### SUPPLIED DATA

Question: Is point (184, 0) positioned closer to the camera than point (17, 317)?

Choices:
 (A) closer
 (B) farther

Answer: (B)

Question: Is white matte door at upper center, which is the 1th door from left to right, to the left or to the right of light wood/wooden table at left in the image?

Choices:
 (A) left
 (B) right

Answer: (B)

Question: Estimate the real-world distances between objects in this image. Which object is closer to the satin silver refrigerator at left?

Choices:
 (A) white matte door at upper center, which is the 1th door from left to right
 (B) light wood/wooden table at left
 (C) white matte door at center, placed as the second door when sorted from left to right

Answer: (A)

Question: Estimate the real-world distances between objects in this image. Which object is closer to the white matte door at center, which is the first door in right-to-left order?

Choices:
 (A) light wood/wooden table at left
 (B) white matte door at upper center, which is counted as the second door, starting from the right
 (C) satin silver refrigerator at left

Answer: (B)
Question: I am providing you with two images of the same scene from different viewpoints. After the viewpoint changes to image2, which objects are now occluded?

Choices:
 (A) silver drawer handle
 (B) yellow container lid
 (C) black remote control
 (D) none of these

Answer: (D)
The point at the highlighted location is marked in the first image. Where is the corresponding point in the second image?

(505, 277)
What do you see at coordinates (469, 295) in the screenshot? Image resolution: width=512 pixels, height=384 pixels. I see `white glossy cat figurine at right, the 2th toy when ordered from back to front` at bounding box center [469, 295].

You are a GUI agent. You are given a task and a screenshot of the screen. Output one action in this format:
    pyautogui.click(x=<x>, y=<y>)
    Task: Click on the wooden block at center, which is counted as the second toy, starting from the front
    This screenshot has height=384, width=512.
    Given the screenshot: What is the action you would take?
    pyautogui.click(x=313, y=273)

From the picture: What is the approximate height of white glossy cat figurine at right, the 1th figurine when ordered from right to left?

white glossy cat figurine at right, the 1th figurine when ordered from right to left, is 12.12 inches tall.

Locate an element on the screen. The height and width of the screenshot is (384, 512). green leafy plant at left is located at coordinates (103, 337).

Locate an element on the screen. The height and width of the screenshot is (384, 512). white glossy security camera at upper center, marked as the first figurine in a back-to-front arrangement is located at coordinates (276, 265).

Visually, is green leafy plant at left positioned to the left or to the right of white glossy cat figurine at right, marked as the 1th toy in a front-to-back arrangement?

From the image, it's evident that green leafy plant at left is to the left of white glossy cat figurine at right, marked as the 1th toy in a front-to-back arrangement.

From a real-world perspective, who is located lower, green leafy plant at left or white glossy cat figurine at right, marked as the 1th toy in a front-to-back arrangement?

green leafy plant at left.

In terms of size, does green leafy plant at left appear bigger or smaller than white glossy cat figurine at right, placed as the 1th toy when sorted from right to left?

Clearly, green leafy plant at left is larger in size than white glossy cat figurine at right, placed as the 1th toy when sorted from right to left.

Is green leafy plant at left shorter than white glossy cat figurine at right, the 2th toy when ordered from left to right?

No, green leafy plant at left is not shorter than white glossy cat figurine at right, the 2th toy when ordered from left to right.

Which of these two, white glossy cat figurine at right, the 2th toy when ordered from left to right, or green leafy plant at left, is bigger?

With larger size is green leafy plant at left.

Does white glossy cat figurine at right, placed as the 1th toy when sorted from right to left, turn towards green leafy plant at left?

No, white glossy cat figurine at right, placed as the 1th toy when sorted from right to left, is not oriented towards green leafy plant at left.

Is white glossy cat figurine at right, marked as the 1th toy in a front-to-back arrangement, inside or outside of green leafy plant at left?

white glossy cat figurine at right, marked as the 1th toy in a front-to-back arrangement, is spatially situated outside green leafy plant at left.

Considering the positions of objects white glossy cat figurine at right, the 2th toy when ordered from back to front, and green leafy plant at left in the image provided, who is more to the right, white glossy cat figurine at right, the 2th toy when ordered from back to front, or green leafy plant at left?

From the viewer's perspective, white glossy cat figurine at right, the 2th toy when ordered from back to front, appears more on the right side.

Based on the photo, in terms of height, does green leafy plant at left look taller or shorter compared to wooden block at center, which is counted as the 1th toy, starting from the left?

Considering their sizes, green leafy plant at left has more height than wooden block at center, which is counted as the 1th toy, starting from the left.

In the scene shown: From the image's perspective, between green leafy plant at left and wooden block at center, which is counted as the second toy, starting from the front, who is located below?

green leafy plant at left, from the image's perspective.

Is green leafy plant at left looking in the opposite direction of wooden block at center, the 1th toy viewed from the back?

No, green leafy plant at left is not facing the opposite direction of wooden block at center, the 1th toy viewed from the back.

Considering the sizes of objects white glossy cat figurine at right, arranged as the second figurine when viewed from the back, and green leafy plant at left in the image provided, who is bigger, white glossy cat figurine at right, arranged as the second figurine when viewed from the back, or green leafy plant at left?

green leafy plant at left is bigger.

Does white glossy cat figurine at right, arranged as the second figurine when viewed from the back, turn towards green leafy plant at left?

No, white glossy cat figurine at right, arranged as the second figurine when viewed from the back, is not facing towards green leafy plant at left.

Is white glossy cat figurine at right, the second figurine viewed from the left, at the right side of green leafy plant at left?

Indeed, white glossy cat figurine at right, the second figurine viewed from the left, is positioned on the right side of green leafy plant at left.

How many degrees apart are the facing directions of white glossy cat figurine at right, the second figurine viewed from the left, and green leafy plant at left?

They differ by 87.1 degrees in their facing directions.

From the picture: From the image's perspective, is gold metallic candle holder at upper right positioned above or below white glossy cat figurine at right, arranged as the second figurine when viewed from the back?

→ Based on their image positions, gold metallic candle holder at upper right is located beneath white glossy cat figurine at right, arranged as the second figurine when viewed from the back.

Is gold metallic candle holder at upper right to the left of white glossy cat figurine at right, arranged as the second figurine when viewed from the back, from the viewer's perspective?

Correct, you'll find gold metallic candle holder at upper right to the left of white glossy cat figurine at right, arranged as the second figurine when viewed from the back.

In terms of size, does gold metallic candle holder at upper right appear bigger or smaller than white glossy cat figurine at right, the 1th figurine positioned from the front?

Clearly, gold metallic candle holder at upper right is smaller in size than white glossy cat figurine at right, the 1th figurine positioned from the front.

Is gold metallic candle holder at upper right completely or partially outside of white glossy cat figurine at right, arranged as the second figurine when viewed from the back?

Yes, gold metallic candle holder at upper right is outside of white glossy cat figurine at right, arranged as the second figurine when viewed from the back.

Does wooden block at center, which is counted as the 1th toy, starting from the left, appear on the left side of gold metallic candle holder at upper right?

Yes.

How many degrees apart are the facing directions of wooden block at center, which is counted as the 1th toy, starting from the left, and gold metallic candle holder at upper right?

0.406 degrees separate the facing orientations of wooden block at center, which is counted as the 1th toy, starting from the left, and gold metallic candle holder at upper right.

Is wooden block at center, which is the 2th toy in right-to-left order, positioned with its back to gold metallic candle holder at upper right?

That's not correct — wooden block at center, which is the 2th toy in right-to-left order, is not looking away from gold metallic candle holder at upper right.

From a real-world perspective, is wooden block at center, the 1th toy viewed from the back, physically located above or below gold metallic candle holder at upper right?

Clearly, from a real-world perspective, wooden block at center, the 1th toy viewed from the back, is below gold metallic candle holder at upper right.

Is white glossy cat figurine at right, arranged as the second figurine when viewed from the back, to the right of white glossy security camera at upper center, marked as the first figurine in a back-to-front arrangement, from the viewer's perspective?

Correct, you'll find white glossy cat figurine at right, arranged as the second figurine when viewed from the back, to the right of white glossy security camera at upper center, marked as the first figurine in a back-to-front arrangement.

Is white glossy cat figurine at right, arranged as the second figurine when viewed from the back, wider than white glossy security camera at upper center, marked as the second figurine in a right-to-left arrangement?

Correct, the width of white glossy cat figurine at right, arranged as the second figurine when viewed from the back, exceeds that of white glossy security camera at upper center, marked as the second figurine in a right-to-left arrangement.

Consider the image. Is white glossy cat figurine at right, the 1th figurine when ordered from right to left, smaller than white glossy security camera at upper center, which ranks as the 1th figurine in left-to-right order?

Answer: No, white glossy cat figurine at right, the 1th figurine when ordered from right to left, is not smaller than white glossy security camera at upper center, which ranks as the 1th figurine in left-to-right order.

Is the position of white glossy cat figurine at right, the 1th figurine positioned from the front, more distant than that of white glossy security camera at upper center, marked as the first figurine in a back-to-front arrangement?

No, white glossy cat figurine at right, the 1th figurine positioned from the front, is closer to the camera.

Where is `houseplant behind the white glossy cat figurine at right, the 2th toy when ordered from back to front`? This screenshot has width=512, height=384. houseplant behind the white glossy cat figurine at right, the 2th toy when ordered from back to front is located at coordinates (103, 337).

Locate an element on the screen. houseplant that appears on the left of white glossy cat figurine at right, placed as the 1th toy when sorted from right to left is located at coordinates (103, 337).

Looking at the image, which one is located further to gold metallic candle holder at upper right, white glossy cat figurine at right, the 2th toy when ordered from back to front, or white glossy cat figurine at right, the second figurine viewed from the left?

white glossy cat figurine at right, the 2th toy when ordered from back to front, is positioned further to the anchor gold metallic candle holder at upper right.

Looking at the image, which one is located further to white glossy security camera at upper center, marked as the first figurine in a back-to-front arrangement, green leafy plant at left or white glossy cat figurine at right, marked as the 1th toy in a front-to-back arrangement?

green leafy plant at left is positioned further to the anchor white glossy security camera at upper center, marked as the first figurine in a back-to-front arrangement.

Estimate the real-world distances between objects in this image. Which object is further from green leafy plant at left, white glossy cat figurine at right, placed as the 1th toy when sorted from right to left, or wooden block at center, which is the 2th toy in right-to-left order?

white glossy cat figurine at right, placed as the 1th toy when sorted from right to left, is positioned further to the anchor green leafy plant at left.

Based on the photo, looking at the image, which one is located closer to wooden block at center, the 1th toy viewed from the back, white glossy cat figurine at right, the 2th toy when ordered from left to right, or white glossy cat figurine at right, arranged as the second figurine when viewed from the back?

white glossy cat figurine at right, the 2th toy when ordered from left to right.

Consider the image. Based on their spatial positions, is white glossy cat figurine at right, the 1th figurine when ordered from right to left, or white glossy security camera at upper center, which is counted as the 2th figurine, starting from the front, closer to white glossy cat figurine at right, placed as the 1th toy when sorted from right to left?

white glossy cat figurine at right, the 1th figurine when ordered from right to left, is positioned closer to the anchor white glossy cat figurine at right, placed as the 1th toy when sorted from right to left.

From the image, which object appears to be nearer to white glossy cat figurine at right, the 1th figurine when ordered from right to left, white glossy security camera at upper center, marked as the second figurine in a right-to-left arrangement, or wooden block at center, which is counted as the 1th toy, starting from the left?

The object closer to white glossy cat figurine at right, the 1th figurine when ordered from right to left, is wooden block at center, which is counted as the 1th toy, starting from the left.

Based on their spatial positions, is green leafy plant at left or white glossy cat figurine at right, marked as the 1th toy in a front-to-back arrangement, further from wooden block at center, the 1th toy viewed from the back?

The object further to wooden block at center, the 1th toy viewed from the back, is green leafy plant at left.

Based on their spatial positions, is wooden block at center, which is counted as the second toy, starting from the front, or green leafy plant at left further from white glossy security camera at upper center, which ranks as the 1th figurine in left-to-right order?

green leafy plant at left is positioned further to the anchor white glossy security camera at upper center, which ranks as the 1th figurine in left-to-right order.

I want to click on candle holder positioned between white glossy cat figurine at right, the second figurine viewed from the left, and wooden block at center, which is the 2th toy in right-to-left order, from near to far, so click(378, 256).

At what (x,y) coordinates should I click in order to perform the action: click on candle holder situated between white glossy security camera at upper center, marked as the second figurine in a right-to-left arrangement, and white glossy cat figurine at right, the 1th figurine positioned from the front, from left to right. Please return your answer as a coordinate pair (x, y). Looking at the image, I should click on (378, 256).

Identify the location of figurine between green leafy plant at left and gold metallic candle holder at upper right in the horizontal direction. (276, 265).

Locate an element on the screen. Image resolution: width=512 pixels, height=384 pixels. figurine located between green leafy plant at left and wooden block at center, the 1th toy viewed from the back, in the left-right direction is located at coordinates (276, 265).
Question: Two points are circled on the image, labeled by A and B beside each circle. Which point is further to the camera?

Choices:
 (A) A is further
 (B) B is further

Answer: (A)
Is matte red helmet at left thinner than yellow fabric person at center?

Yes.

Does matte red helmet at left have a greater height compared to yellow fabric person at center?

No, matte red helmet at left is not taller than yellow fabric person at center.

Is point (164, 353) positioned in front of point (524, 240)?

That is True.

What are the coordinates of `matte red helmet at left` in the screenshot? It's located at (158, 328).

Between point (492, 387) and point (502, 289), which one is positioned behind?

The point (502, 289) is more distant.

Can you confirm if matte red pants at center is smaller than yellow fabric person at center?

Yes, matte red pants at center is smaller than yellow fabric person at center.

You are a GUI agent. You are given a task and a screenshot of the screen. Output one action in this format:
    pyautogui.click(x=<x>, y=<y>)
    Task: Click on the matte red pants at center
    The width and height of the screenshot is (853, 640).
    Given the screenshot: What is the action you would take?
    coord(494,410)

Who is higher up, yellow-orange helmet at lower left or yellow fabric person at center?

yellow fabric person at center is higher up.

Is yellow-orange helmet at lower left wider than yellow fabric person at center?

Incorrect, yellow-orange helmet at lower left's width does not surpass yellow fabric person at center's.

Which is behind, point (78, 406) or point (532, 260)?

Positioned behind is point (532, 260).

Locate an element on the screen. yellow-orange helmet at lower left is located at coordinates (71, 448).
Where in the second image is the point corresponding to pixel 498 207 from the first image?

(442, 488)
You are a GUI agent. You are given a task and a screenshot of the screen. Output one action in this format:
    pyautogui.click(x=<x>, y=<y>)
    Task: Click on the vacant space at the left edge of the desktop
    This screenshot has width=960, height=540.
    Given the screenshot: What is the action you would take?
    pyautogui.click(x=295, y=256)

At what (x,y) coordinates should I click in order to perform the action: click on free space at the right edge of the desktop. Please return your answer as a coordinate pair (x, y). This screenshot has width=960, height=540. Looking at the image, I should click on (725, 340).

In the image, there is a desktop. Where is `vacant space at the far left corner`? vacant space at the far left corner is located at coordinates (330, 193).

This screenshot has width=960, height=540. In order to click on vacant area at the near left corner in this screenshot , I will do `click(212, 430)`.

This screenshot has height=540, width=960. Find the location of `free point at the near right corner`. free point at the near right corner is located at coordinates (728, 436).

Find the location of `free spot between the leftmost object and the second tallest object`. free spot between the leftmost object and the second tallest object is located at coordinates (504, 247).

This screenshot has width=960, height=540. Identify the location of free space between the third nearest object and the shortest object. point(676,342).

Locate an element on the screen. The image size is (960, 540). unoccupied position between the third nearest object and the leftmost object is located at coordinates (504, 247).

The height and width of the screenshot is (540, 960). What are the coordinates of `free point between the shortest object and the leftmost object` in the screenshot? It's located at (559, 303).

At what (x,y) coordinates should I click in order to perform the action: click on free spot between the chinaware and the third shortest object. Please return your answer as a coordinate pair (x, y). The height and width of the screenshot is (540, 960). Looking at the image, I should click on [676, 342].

### WORK INSTRUCTION
Repeat everything from the line containing "Which of these" down to the line containing "Does white glossy cat figurine at right, placed", word for word.

### OUTPUT FOR THIS EXERCISE
Which of these two, white glossy cat figurine at right, the 2th toy when ordered from left to right, or green leafy plant at left, is bigger?

With larger size is green leafy plant at left.

Does white glossy cat figurine at right, placed as the 1th toy when sorted from right to left, turn towards green leafy plant at left?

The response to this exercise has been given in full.